------ DATA FOR THIS EXERCISE

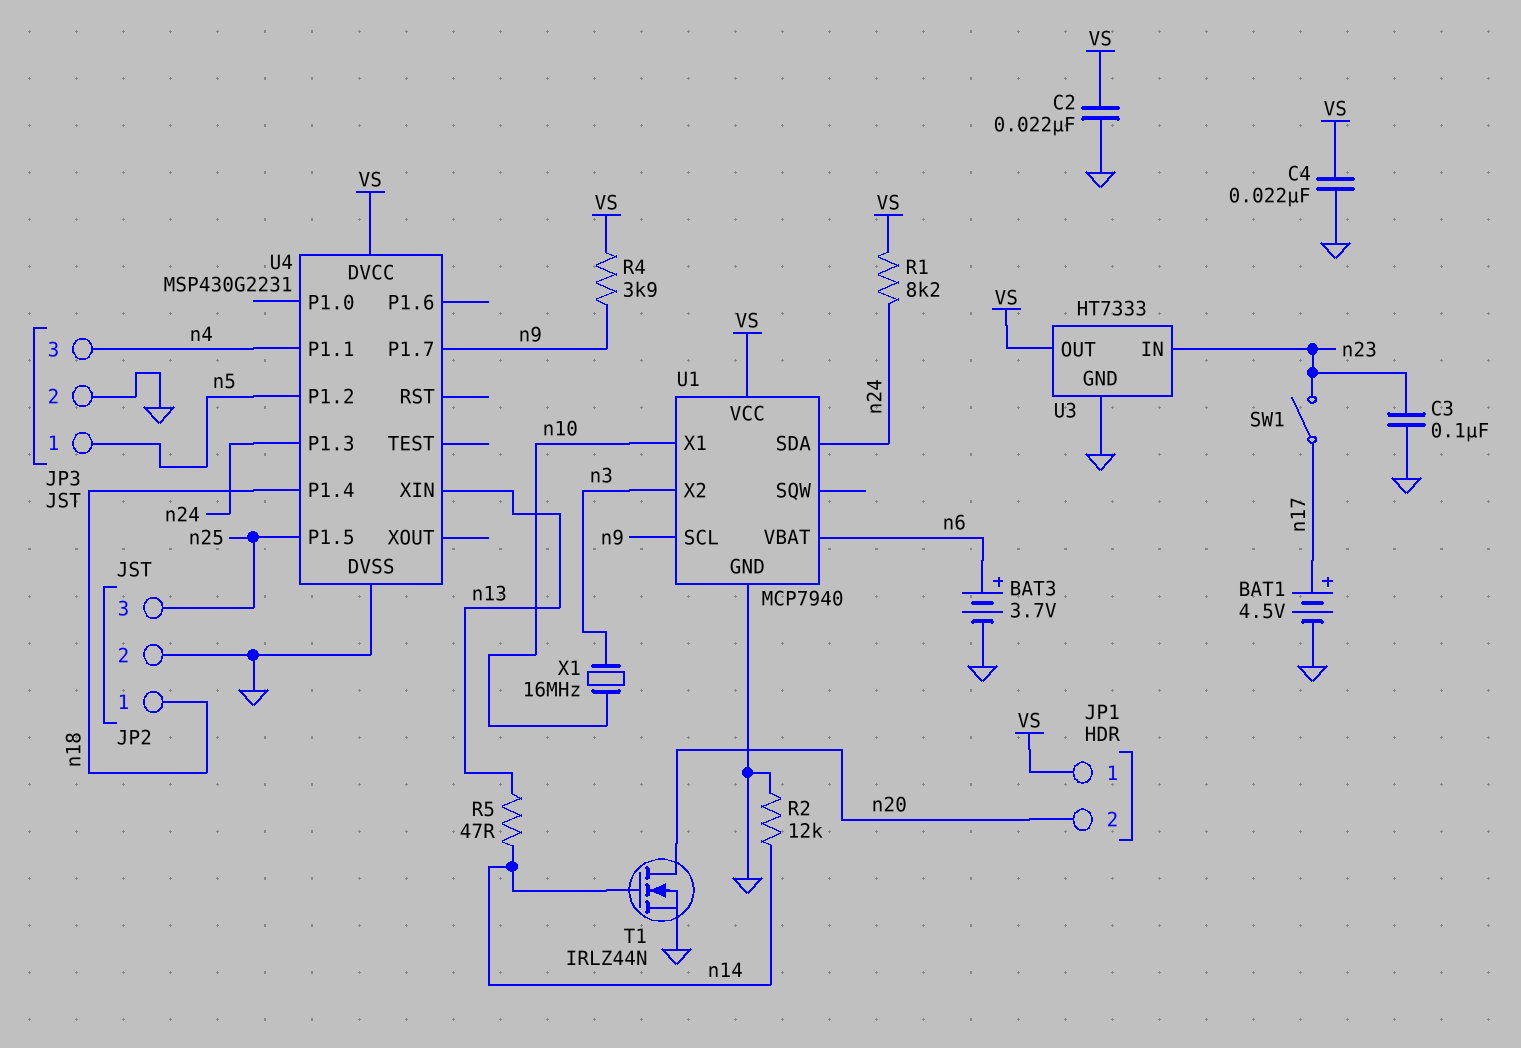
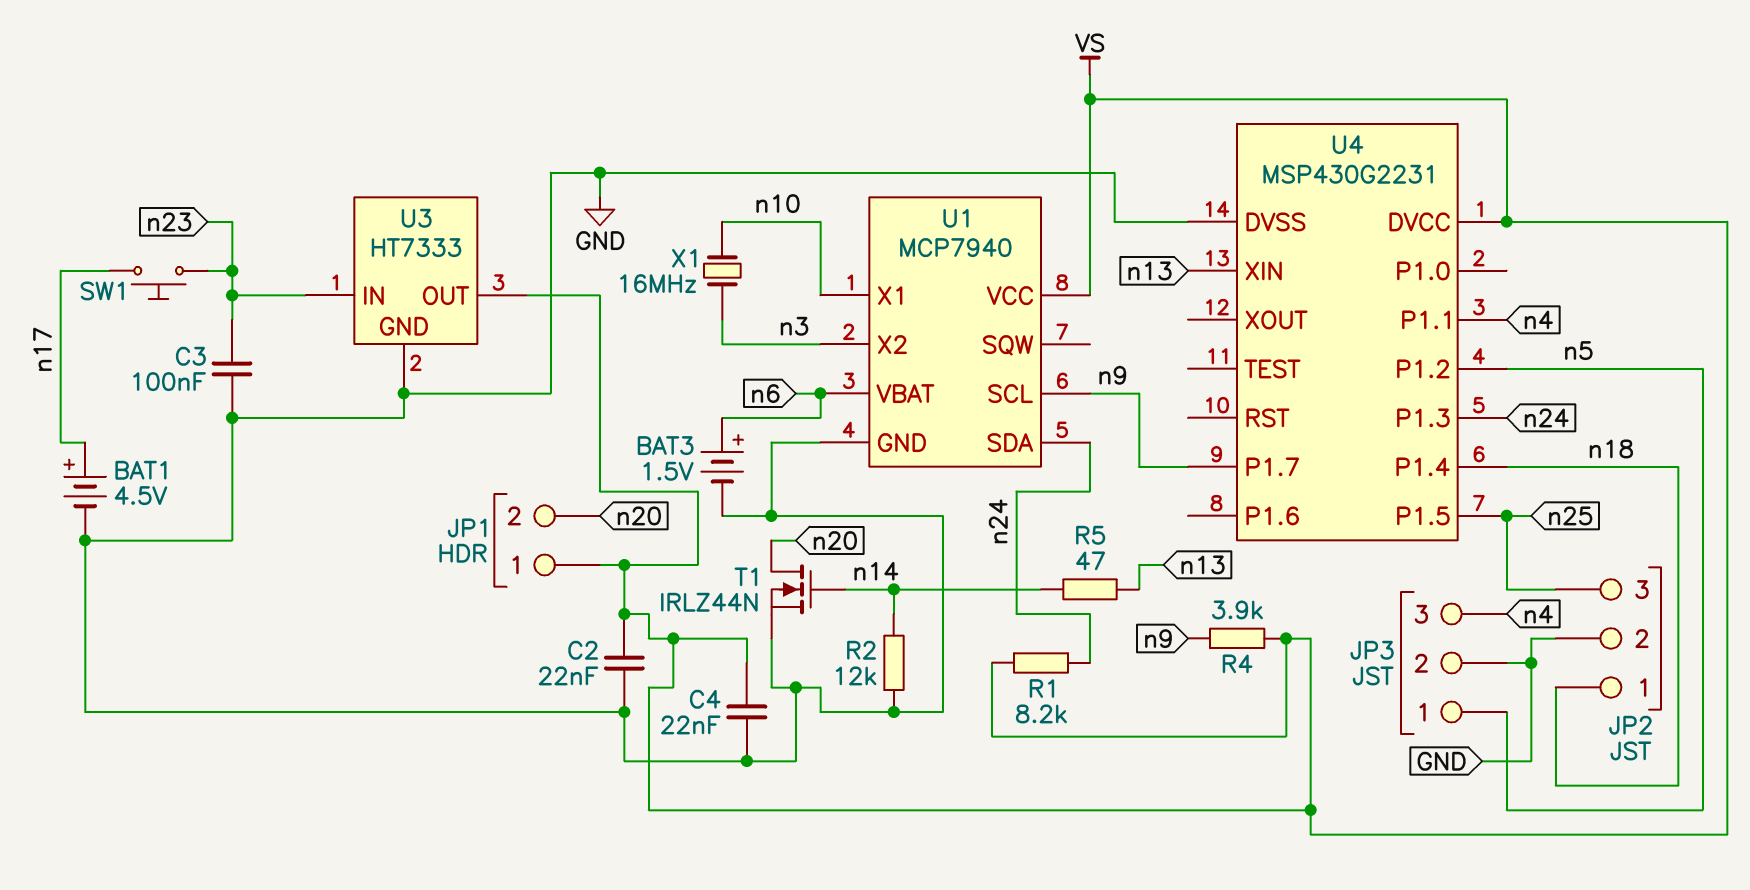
BAT3: 3.7V (plus n6, minus GND) -> 1.5V (plus n6, minus GND)
SW1: switch (n17, n23) -> button (n17, n23)

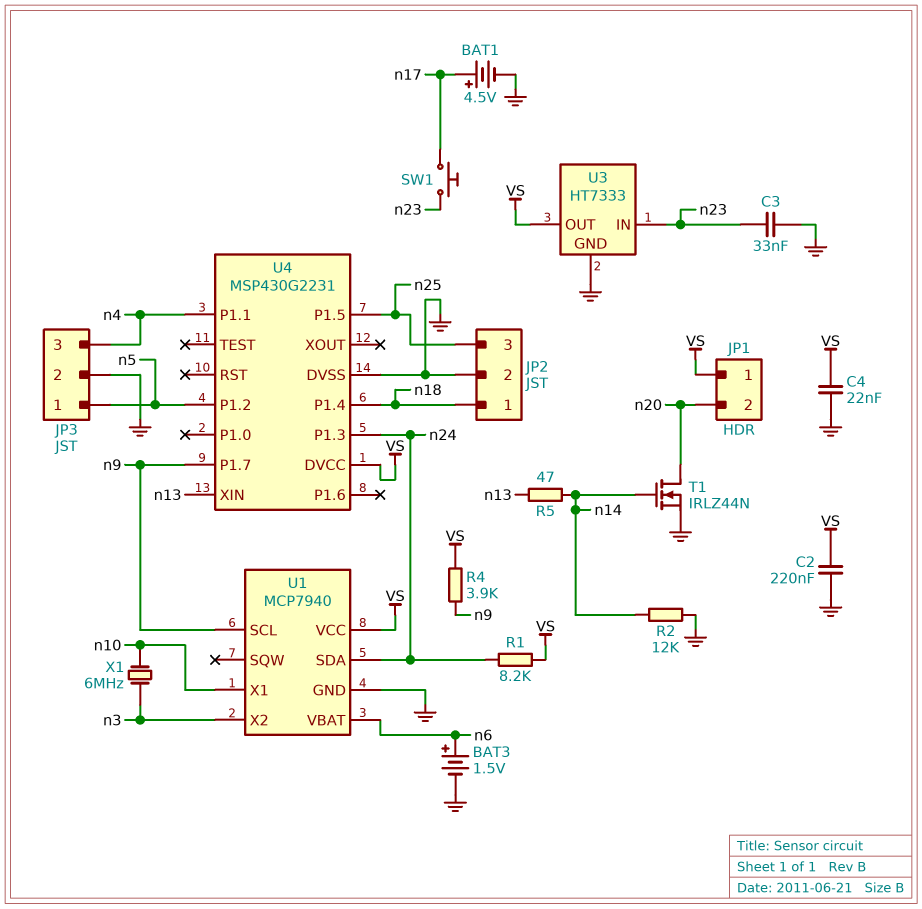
C2: 22nF (GND, VS) -> 220nF (GND, VS)
C3: 100nF (GND, n23) -> 33nF (GND, n23)
X1: 16MHz (n3, n10) -> 6MHz (n3, n10)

------------

== EXERCISE DETAILS ==
Your copy must hold every record above in its exact wording and must hold no pictures.

== PROBLEM SOLUTION ==
BAT3: 3.7V (plus n6, minus GND) -> 1.5V (plus n6, minus GND)
SW1: switch (n17, n23) -> button (n17, n23)

C2: 22nF (GND, VS) -> 220nF (GND, VS)
C3: 100nF (GND, n23) -> 33nF (GND, n23)
X1: 16MHz (n3, n10) -> 6MHz (n3, n10)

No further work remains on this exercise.